Dataset extract –
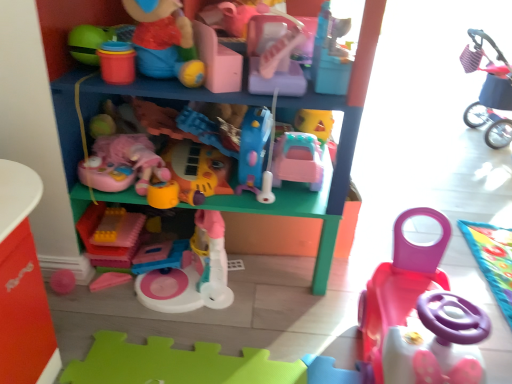
The height and width of the screenshot is (384, 512). I want to click on vacant area that is in front of translucent yellow plastic blocks at center, the first toy when ordered from left to right, so click(x=97, y=284).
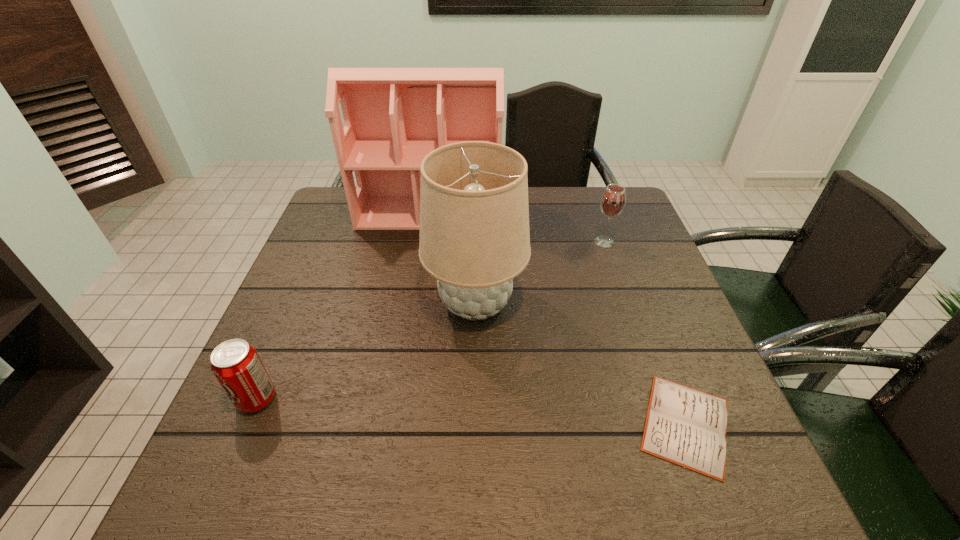
Locate an element on the screen. Image resolution: width=960 pixels, height=540 pixels. free spot between the fourth tallest object and the dollhouse is located at coordinates (343, 306).

The image size is (960, 540). I want to click on free area in between the diary and the leftmost object, so click(x=471, y=412).

Identify the location of free space between the soda and the second farthest object. Image resolution: width=960 pixels, height=540 pixels. (430, 321).

Identify the location of vacant space that's between the soda and the farthest object. The width and height of the screenshot is (960, 540). (343, 306).

The image size is (960, 540). Find the location of `vacant space that's between the soda and the shortest object`. vacant space that's between the soda and the shortest object is located at coordinates (471, 412).

Locate an element on the screen. object identified as the closest to the fourth tallest object is located at coordinates (474, 239).

Image resolution: width=960 pixels, height=540 pixels. Identify the location of object identified as the closest to the shortest object. (474, 239).

Identify the location of vacant space that satisfies the following two spatial constraints: 1. on the front-facing side of the fourth nearest object; 2. on the left side of the dollhouse. (424, 242).

Where is `free space that satisfies the following two spatial constraints: 1. on the front-facing side of the diary; 2. on the left side of the farthest object`? free space that satisfies the following two spatial constraints: 1. on the front-facing side of the diary; 2. on the left side of the farthest object is located at coordinates (396, 424).

This screenshot has width=960, height=540. I want to click on free space that satisfies the following two spatial constraints: 1. on the front-facing side of the lampshade; 2. on the left side of the farthest object, so click(x=415, y=303).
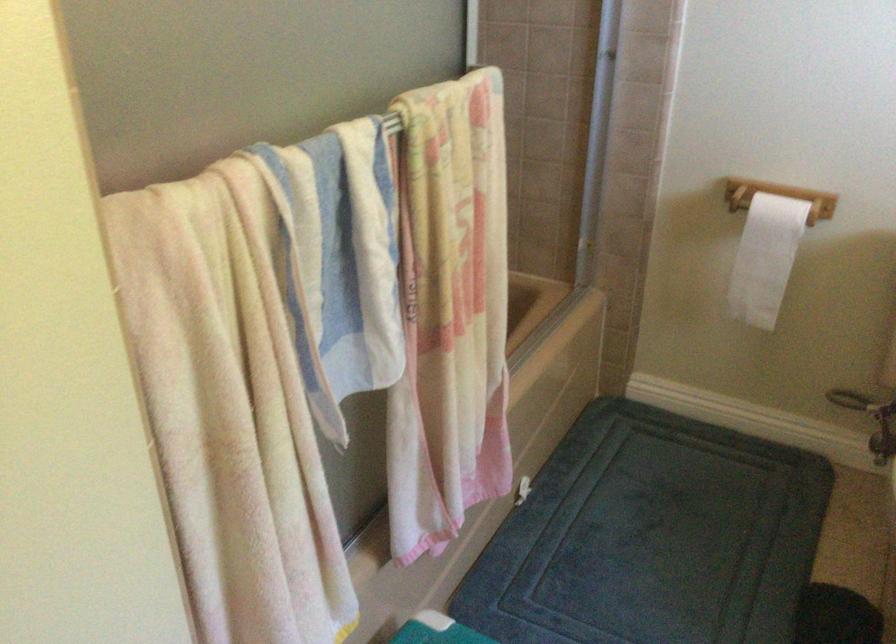
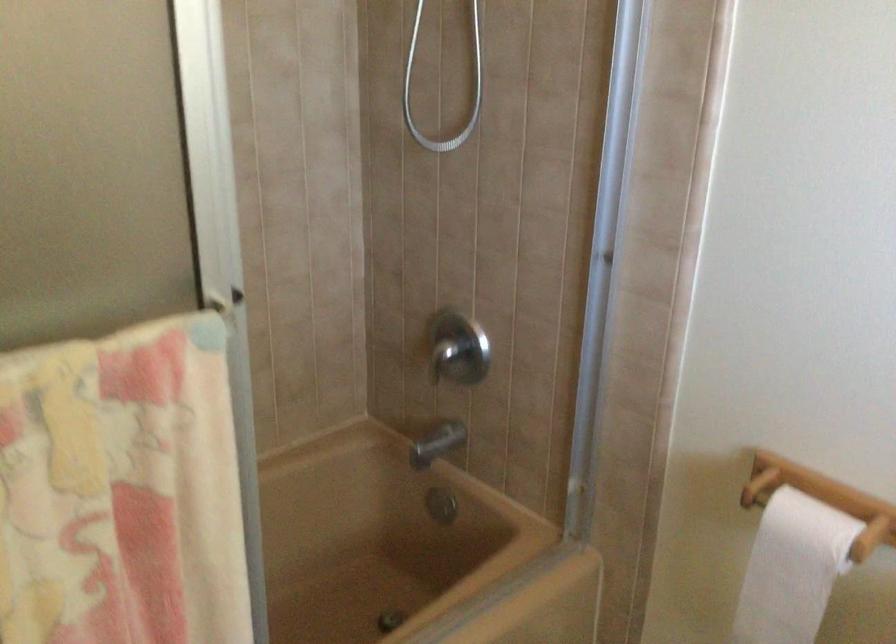
Find the pixel in the second image that matches pixel 769 240 in the first image.

(791, 569)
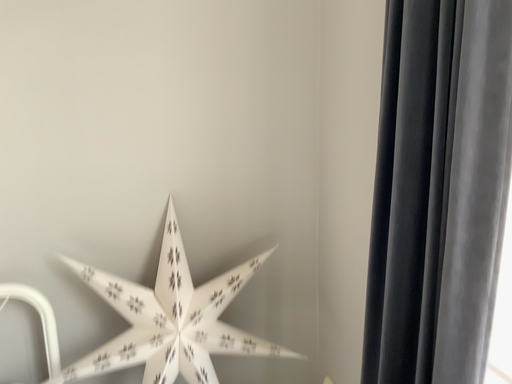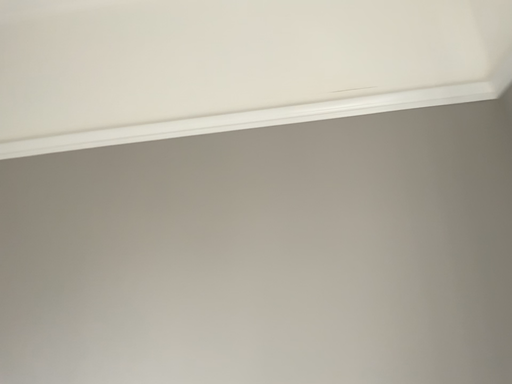
Question: How did the camera likely rotate when shooting the video?

Choices:
 (A) rotated right
 (B) rotated left

Answer: (B)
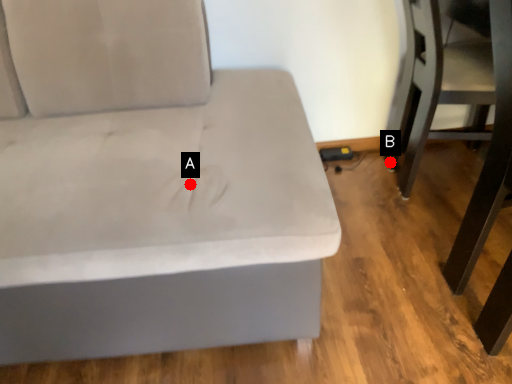
Question: Two points are circled on the image, labeled by A and B beside each circle. Which point is farther from the camera taking this photo?

Choices:
 (A) A is further
 (B) B is further

Answer: (B)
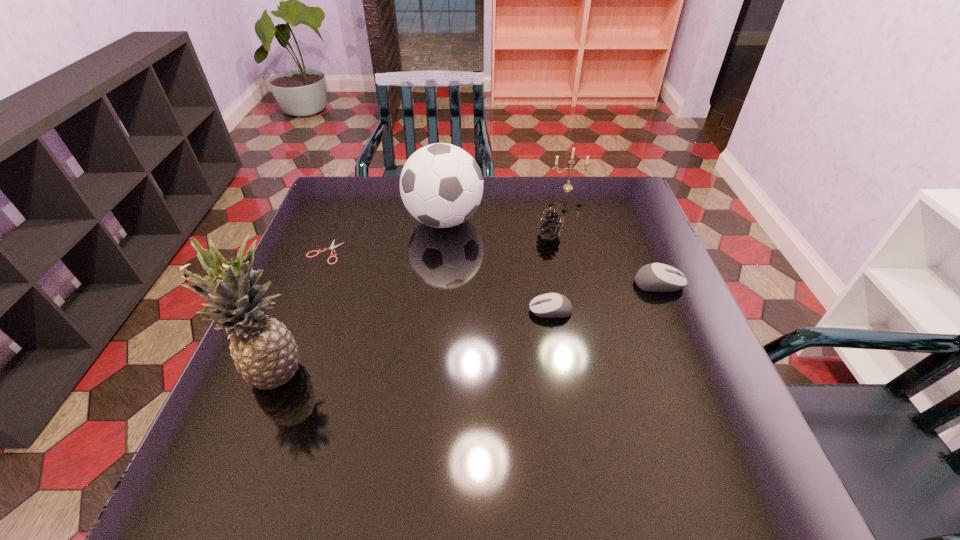
What are the coordinates of `the tallest object` in the screenshot? It's located at (265, 353).

Where is `pineapple`? The height and width of the screenshot is (540, 960). pineapple is located at coordinates (265, 353).

The width and height of the screenshot is (960, 540). In order to click on vacant area situated 0.400m on the wheel side of the nearer computer equipment in this screenshot , I will do `click(359, 310)`.

Find the location of `vacant region located on the wheel side of the nearer computer equipment`. vacant region located on the wheel side of the nearer computer equipment is located at coordinates (406, 310).

Where is `vacant space located on the wheel side of the nearer computer equipment`? vacant space located on the wheel side of the nearer computer equipment is located at coordinates (466, 310).

Where is `vacant region located 0.390m on the left of the candle`? The width and height of the screenshot is (960, 540). vacant region located 0.390m on the left of the candle is located at coordinates (430, 188).

Find the location of a particular element. The width and height of the screenshot is (960, 540). free spot located 0.070m on the front of the sixth shortest object is located at coordinates (440, 262).

Locate an element on the screen. free space located on the front of the shortest object is located at coordinates (310, 289).

At what (x,y) coordinates should I click in order to perform the action: click on free space located on the front of the pinecone. Please return your answer as a coordinate pair (x, y). Looking at the image, I should click on (554, 259).

You are a GUI agent. You are given a task and a screenshot of the screen. Output one action in this format:
    pyautogui.click(x=<x>, y=<y>)
    Task: Click on the vacant space situated on the right of the nearest object
    
    Given the screenshot: What is the action you would take?
    pyautogui.click(x=396, y=371)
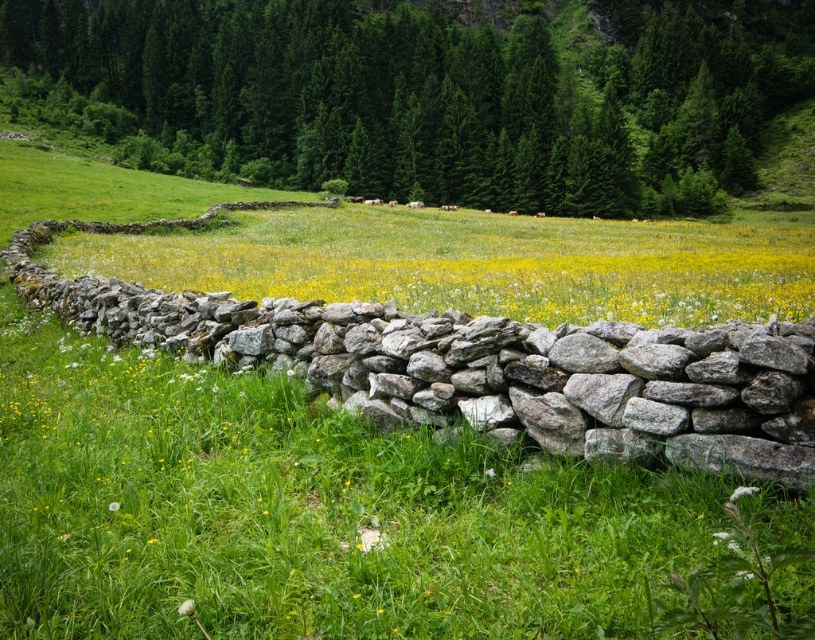
The image size is (815, 640). What do you see at coordinates (476, 266) in the screenshot? I see `yellow grass at center` at bounding box center [476, 266].

Between yellow grass at center and white fluffy dandelion at lower left, which one has more height?

yellow grass at center

Is point (650, 230) more distant than point (109, 508)?

That is True.

Identify the location of yellow grass at center. (476, 266).

Does point (751, 488) come in front of point (117, 508)?

Yes, it is.

You are a GUI agent. You are given a task and a screenshot of the screen. Output one action in this format:
    pyautogui.click(x=<x>, y=<y>)
    Task: Click on the white fluffy flower at lower right
    
    Given the screenshot: What is the action you would take?
    pyautogui.click(x=742, y=492)

Identify the location of white fluffy flower at lower right. This screenshot has width=815, height=640. (742, 492).

Does yellow grass at center appear on the right side of white fluffy flower at lower right?

Indeed, yellow grass at center is positioned on the right side of white fluffy flower at lower right.

Is point (474, 244) more distant than point (728, 499)?

That is True.

Who is more forward, (807, 253) or (742, 488)?

Point (742, 488) is more forward.

Locate an element on the screen. yellow grass at center is located at coordinates (476, 266).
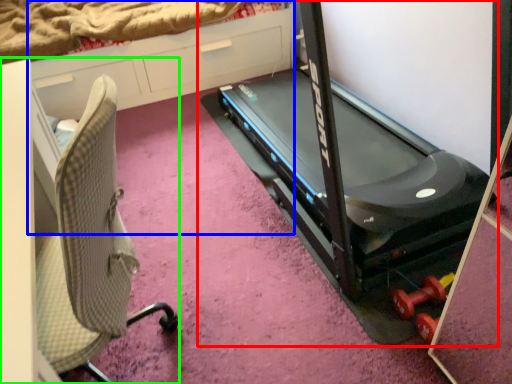
Question: Which object is the closest to the treadmill (highlighted by a red box)? Choose among these: dresser (highlighted by a blue box) or furniture (highlighted by a green box).

Choices:
 (A) dresser
 (B) furniture

Answer: (A)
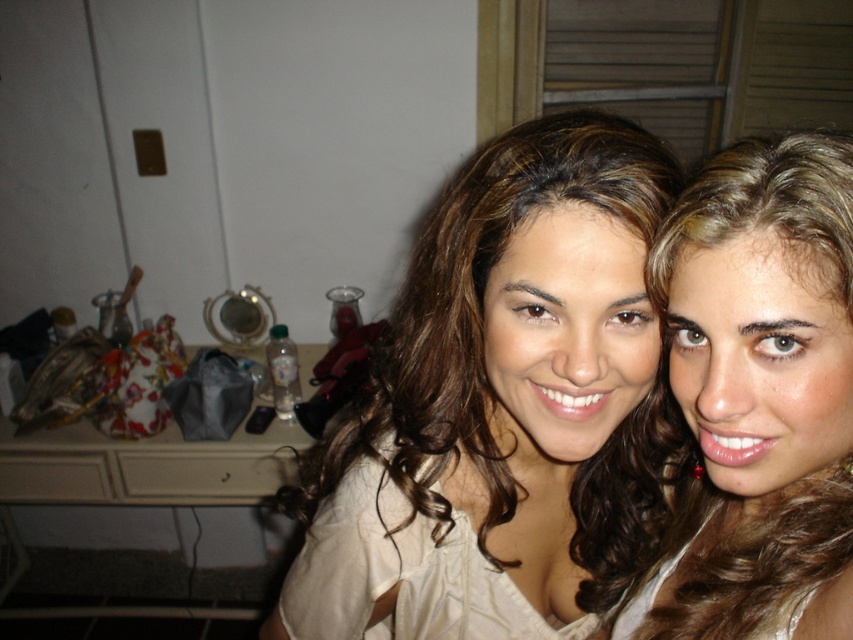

Exercise goal –
Copy out every entry above word for word, leaving out the pictures.

Solution to this problem –
The height and width of the screenshot is (384, 512). I want to click on vacant area that is in front of translucent yellow plastic blocks at center, the first toy when ordered from left to right, so click(x=97, y=284).
Locate an element on the screen. Image resolution: width=960 pixels, height=540 pixels. free spot between the fourth tallest object and the dollhouse is located at coordinates (343, 306).

The image size is (960, 540). I want to click on free area in between the diary and the leftmost object, so click(x=471, y=412).

Identify the location of free space between the soda and the second farthest object. Image resolution: width=960 pixels, height=540 pixels. (430, 321).

Identify the location of vacant space that's between the soda and the farthest object. The width and height of the screenshot is (960, 540). (343, 306).

The image size is (960, 540). Find the location of `vacant space that's between the soda and the shortest object`. vacant space that's between the soda and the shortest object is located at coordinates (471, 412).

Locate an element on the screen. object identified as the closest to the fourth tallest object is located at coordinates (474, 239).

Image resolution: width=960 pixels, height=540 pixels. Identify the location of object identified as the closest to the shortest object. (474, 239).

Identify the location of vacant space that satisfies the following two spatial constraints: 1. on the front-facing side of the fourth nearest object; 2. on the left side of the dollhouse. (424, 242).

Where is `free space that satisfies the following two spatial constraints: 1. on the front-facing side of the diary; 2. on the left side of the farthest object`? free space that satisfies the following two spatial constraints: 1. on the front-facing side of the diary; 2. on the left side of the farthest object is located at coordinates (396, 424).

This screenshot has width=960, height=540. I want to click on free space that satisfies the following two spatial constraints: 1. on the front-facing side of the lampshade; 2. on the left side of the farthest object, so click(x=415, y=303).
Find the pixel in the second image that matches pixel 769 240 in the first image.

(791, 569)
Question: How did the camera likely rotate when shooting the video?

Choices:
 (A) rotated right
 (B) rotated left

Answer: (B)
Question: Two points are circled on the image, labeled by A and B beside each circle. Which point is farther from the camera taking this photo?

Choices:
 (A) A is further
 (B) B is further

Answer: (B)
What are the coordinates of `the tallest object` in the screenshot? It's located at (265, 353).

Where is `pineapple`? The height and width of the screenshot is (540, 960). pineapple is located at coordinates (265, 353).

The width and height of the screenshot is (960, 540). In order to click on vacant area situated 0.400m on the wheel side of the nearer computer equipment in this screenshot , I will do `click(359, 310)`.

Find the location of `vacant region located on the wheel side of the nearer computer equipment`. vacant region located on the wheel side of the nearer computer equipment is located at coordinates (406, 310).

Where is `vacant space located on the wheel side of the nearer computer equipment`? vacant space located on the wheel side of the nearer computer equipment is located at coordinates (466, 310).

Where is `vacant region located 0.390m on the left of the candle`? The width and height of the screenshot is (960, 540). vacant region located 0.390m on the left of the candle is located at coordinates (430, 188).

Find the location of a particular element. The width and height of the screenshot is (960, 540). free spot located 0.070m on the front of the sixth shortest object is located at coordinates (440, 262).

Locate an element on the screen. free space located on the front of the shortest object is located at coordinates (310, 289).

At what (x,y) coordinates should I click in order to perform the action: click on free space located on the front of the pinecone. Please return your answer as a coordinate pair (x, y). Looking at the image, I should click on (554, 259).

You are a GUI agent. You are given a task and a screenshot of the screen. Output one action in this format:
    pyautogui.click(x=<x>, y=<y>)
    Task: Click on the vacant space situated on the right of the nearest object
    
    Given the screenshot: What is the action you would take?
    pyautogui.click(x=396, y=371)
The image size is (815, 640). What do you see at coordinates (476, 266) in the screenshot? I see `yellow grass at center` at bounding box center [476, 266].

Between yellow grass at center and white fluffy dandelion at lower left, which one has more height?

yellow grass at center

Is point (650, 230) more distant than point (109, 508)?

That is True.

Identify the location of yellow grass at center. (476, 266).

Does point (751, 488) come in front of point (117, 508)?

Yes, it is.

You are a GUI agent. You are given a task and a screenshot of the screen. Output one action in this format:
    pyautogui.click(x=<x>, y=<y>)
    Task: Click on the white fluffy flower at lower right
    
    Given the screenshot: What is the action you would take?
    pyautogui.click(x=742, y=492)

Identify the location of white fluffy flower at lower right. This screenshot has width=815, height=640. (742, 492).

Does yellow grass at center appear on the right side of white fluffy flower at lower right?

Indeed, yellow grass at center is positioned on the right side of white fluffy flower at lower right.

Is point (474, 244) more distant than point (728, 499)?

That is True.

Who is more forward, (807, 253) or (742, 488)?

Point (742, 488) is more forward.

Locate an element on the screen. yellow grass at center is located at coordinates (476, 266).
Question: Which object is the closest to the treadmill (highlighted by a red box)? Choose among these: dresser (highlighted by a blue box) or furniture (highlighted by a green box).

Choices:
 (A) dresser
 (B) furniture

Answer: (A)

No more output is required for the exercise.